WHAT YOU WILL DO: Which of the lines in the data mention the string "camera"? List them all.

Data records:
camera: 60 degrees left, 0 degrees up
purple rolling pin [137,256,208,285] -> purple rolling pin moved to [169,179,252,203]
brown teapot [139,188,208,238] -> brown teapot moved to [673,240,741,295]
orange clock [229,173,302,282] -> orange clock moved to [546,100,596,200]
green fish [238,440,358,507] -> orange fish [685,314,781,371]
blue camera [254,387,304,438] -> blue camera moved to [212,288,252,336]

==

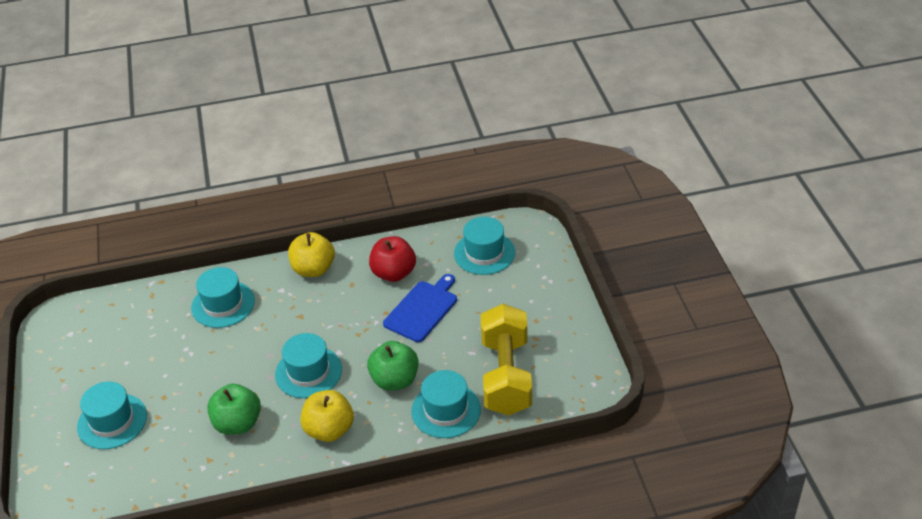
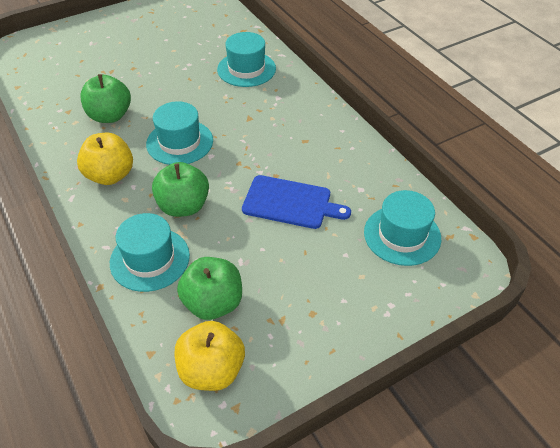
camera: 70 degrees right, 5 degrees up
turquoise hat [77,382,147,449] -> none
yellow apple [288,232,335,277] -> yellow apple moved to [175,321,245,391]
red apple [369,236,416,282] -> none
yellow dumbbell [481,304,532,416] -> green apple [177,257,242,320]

OUTPUT FOR THIS EXERCISE:
camera: 60 degrees left, 0 degrees up
blue camera [254,387,304,438] -> blue camera moved to [212,288,252,336]
camera: 70 degrees right, 5 degrees up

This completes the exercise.